TASK PROMPT:
Beginning at the line containing "camera: 40 degrees right, 5 degrees down" in the material below and ending at the line containing "none -> pink lamp [495,63,582,221]", return each line exactly and add nothing.

______

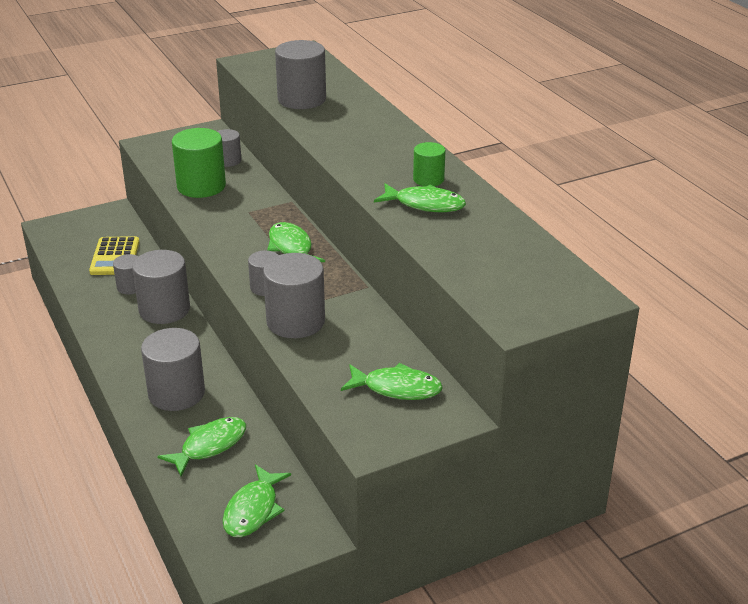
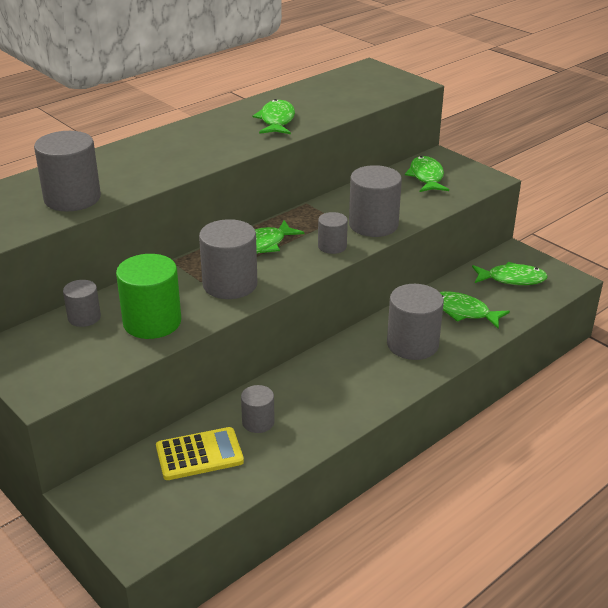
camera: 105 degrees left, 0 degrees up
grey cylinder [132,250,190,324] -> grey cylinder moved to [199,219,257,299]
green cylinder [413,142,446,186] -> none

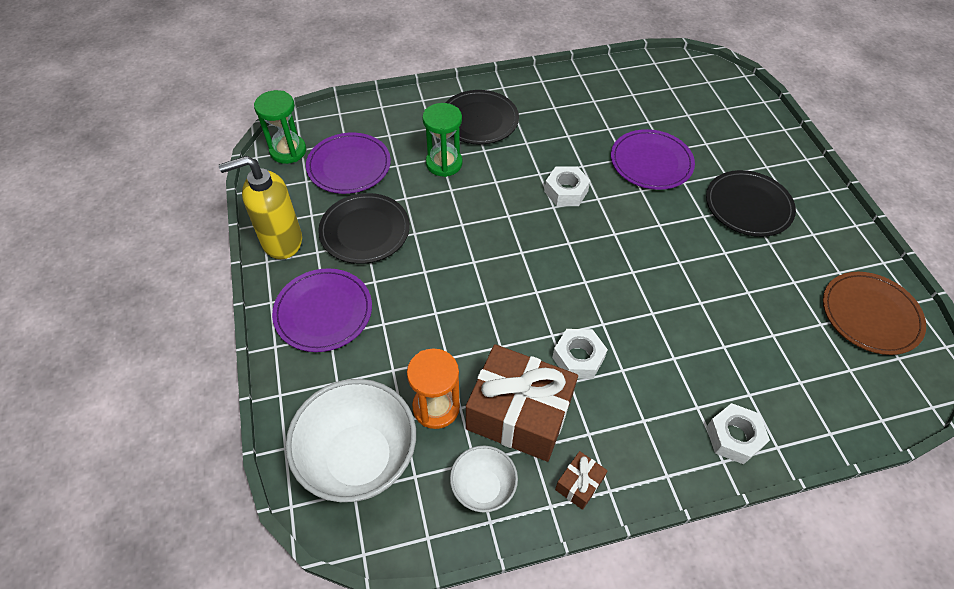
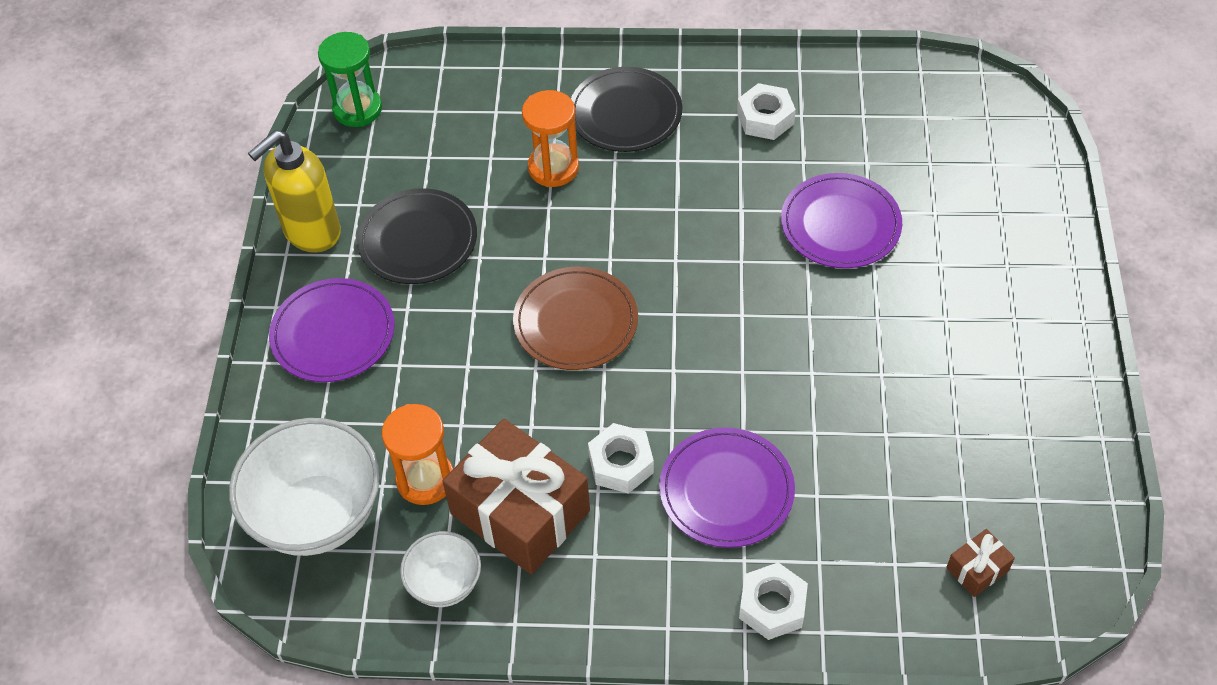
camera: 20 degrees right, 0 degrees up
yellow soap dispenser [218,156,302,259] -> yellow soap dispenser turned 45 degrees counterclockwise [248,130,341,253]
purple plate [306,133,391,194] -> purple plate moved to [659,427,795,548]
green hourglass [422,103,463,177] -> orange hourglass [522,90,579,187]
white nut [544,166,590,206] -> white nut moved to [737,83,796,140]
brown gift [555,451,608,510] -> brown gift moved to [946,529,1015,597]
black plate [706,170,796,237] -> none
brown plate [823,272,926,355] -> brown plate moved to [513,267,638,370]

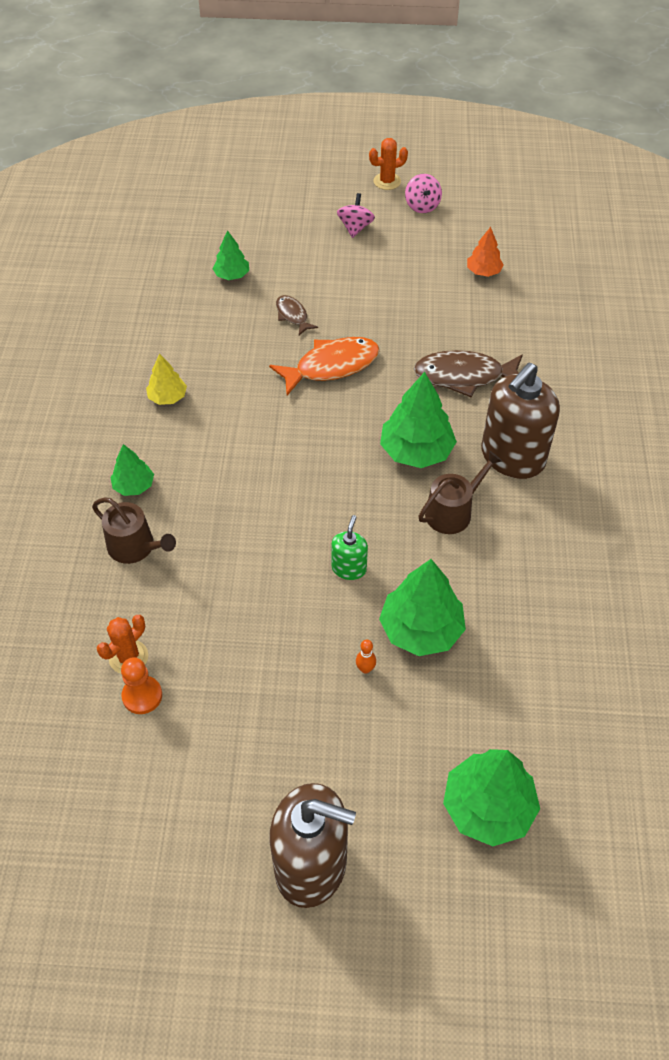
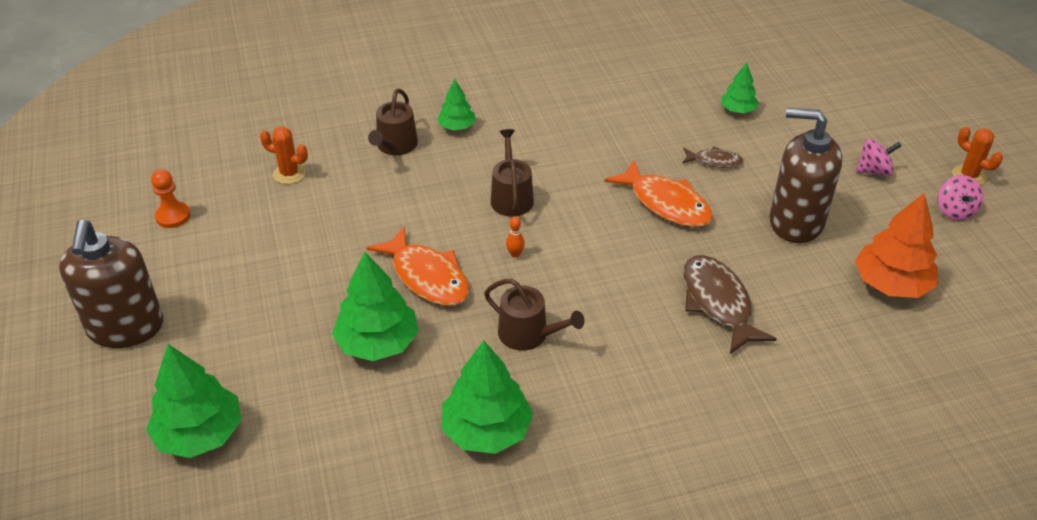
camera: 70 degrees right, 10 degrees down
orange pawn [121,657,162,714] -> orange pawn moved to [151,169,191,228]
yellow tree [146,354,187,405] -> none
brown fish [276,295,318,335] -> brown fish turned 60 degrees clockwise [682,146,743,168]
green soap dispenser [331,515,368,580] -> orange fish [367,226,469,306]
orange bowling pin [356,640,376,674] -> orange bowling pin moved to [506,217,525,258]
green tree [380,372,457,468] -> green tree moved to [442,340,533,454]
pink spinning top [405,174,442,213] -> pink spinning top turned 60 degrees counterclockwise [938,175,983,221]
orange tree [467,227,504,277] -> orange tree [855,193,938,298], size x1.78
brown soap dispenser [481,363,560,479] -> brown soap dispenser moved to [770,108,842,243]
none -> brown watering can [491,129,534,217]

______

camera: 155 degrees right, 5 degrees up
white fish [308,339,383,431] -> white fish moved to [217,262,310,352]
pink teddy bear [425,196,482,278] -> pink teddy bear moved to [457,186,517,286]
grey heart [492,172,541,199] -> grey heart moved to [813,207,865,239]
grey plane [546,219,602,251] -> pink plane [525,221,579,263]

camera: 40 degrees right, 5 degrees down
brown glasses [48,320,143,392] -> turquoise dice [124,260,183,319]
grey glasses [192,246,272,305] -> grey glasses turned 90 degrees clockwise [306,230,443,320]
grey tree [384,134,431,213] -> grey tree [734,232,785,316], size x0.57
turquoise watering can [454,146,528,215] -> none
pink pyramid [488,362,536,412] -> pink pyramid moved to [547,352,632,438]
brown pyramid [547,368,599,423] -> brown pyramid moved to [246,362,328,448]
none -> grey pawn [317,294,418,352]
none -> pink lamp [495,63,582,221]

______

EXPECTED OUTPUT:
camera: 40 degrees right, 5 degrees down
brown glasses [48,320,143,392] -> turquoise dice [124,260,183,319]
grey glasses [192,246,272,305] -> grey glasses turned 90 degrees clockwise [306,230,443,320]
grey tree [384,134,431,213] -> grey tree [734,232,785,316], size x0.57
turquoise watering can [454,146,528,215] -> none
pink pyramid [488,362,536,412] -> pink pyramid moved to [547,352,632,438]
brown pyramid [547,368,599,423] -> brown pyramid moved to [246,362,328,448]
none -> grey pawn [317,294,418,352]
none -> pink lamp [495,63,582,221]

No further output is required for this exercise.